*** Block opens ***

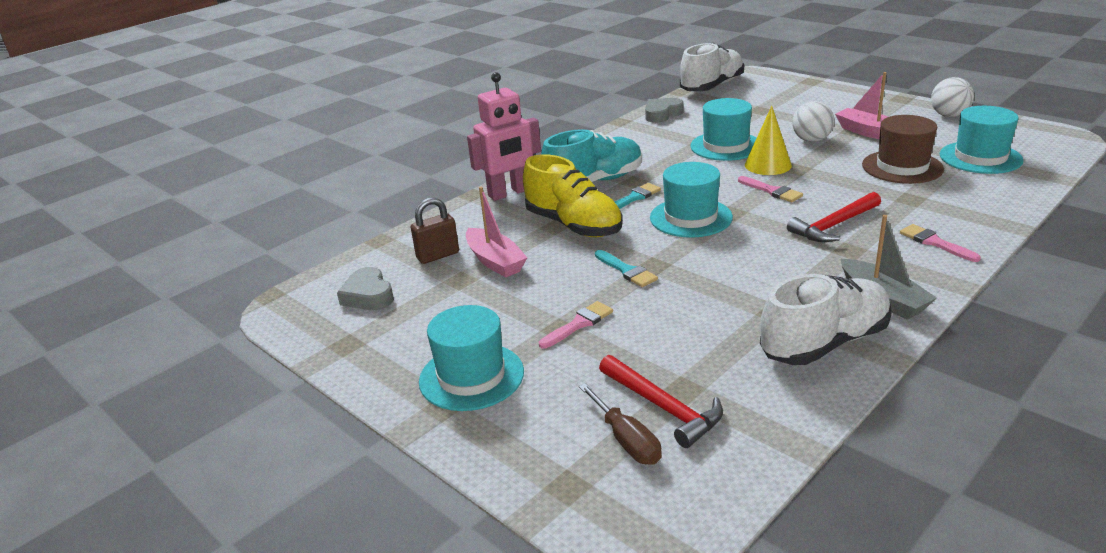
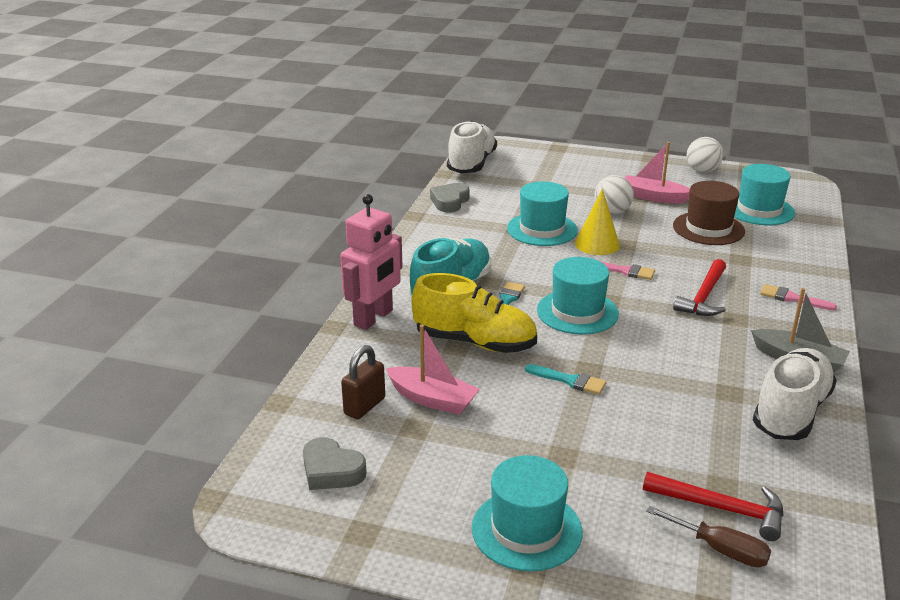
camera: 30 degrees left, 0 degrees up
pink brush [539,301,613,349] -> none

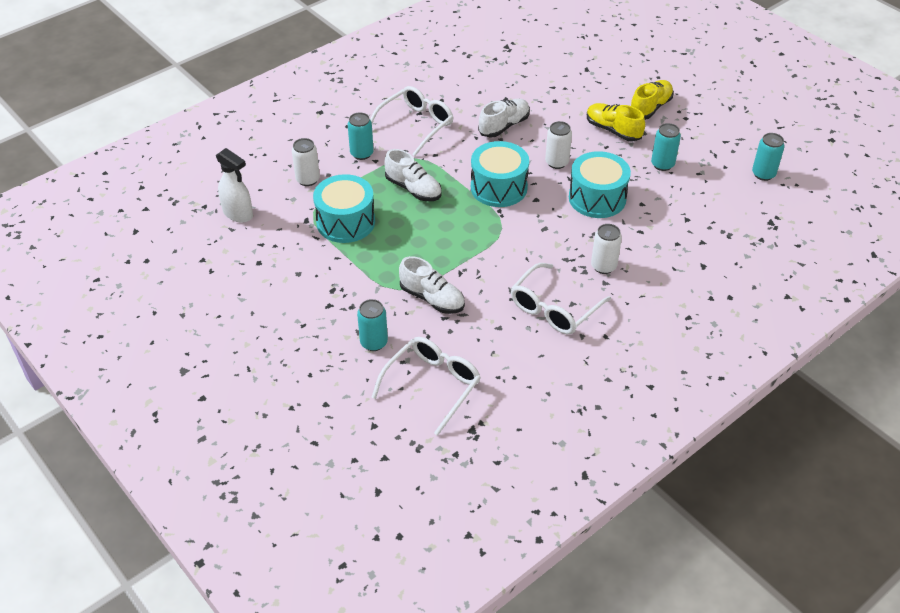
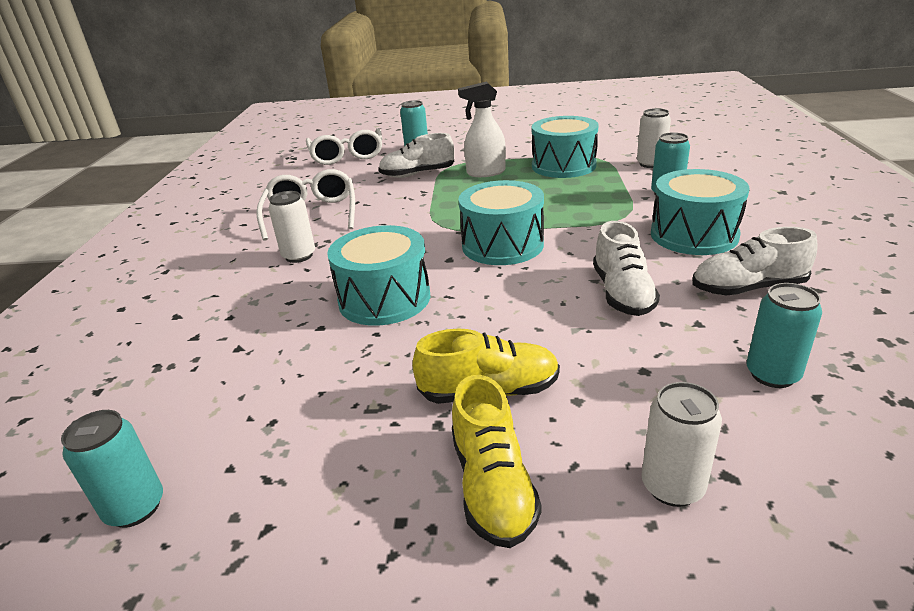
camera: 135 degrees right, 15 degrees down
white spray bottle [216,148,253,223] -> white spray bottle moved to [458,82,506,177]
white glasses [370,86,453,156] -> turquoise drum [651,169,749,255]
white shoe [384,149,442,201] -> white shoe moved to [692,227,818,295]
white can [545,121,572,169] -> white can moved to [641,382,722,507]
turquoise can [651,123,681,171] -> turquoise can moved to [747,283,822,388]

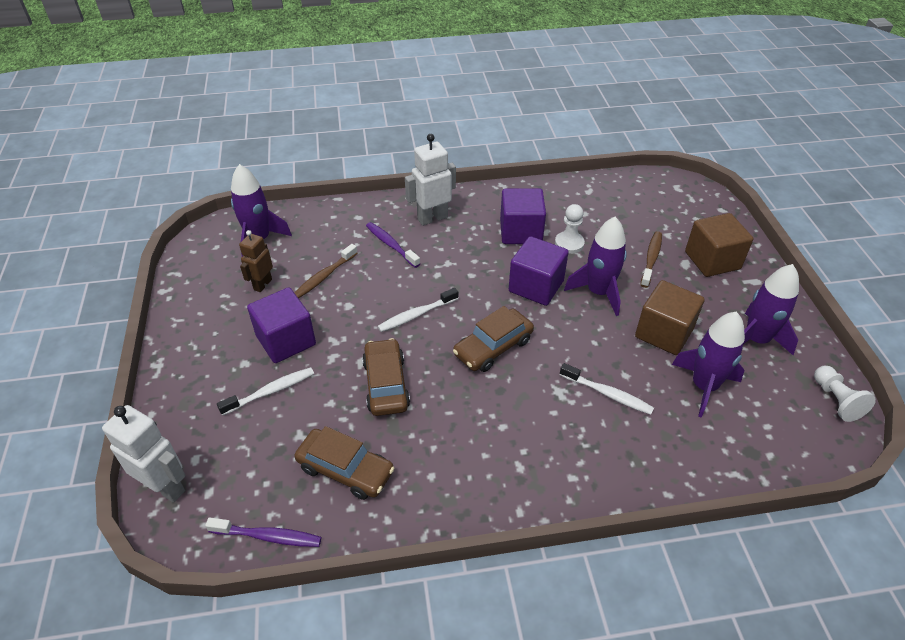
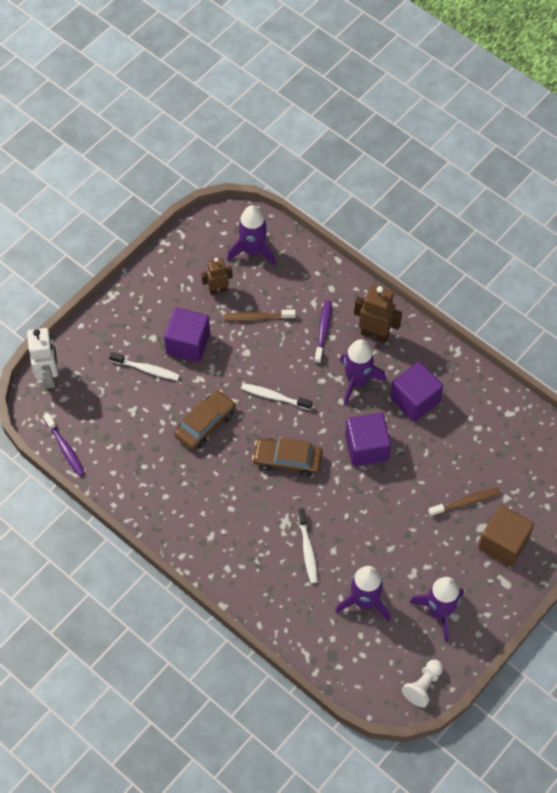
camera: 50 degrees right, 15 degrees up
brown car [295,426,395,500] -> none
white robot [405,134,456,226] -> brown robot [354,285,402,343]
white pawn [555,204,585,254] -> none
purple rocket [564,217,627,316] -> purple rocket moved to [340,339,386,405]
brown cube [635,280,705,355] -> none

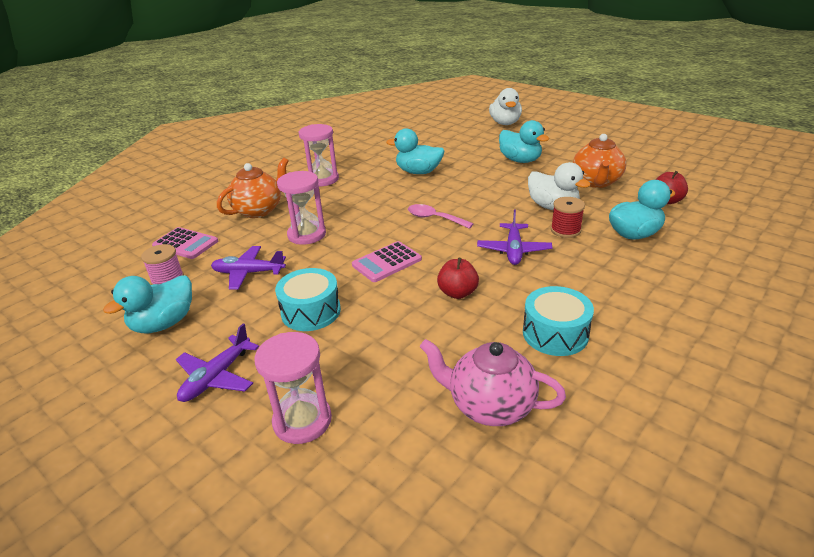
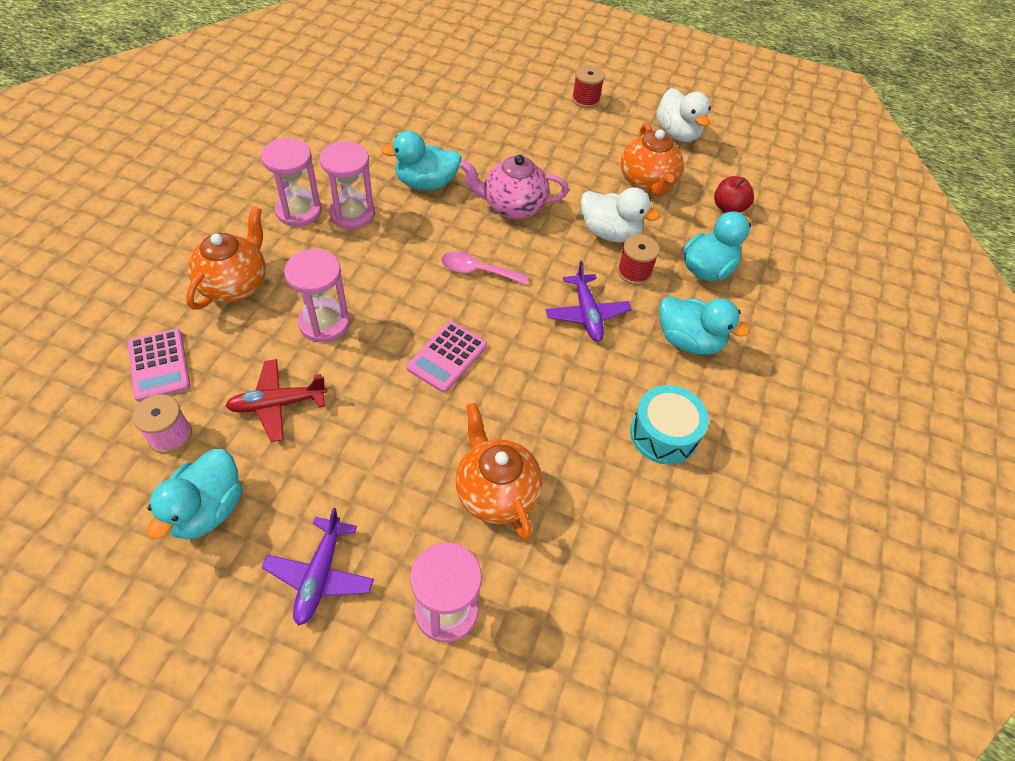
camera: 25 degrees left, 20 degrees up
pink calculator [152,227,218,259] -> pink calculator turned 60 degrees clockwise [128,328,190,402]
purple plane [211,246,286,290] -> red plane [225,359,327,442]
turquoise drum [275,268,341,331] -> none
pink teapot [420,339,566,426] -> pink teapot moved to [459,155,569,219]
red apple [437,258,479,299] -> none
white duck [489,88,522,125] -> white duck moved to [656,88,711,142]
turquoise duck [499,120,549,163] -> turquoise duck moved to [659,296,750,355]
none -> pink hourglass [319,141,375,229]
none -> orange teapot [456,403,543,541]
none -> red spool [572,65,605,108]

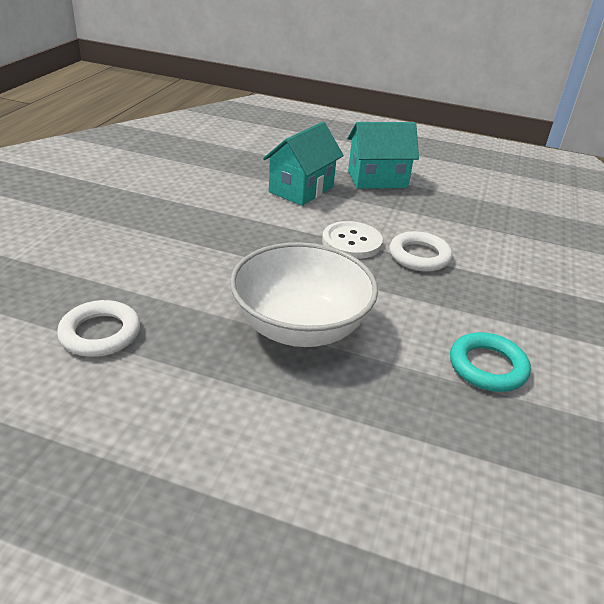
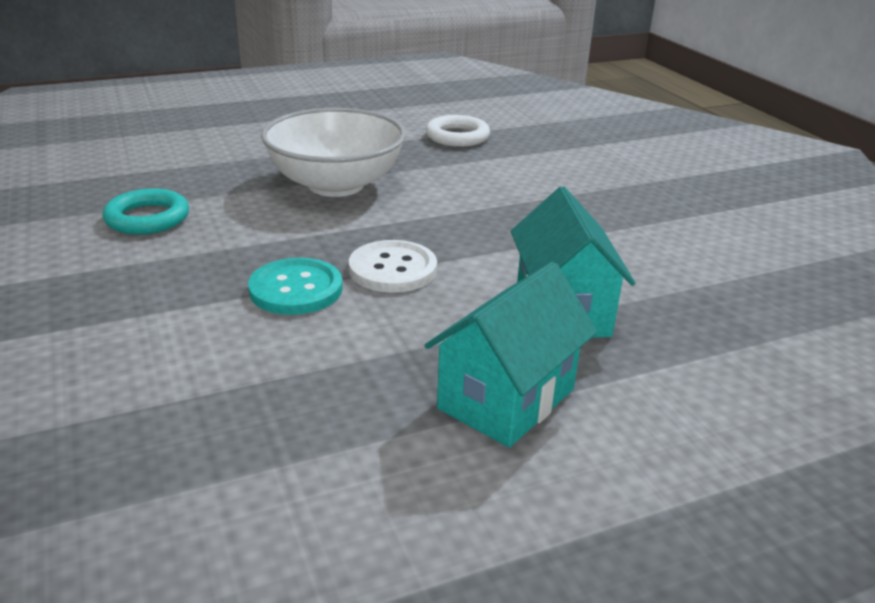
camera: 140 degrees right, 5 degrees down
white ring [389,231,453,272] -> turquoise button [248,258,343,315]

*** Block closes ***

• What needs to be done
In these records, tally the lines that contain the string "drum", and give only the result.

• Response box
2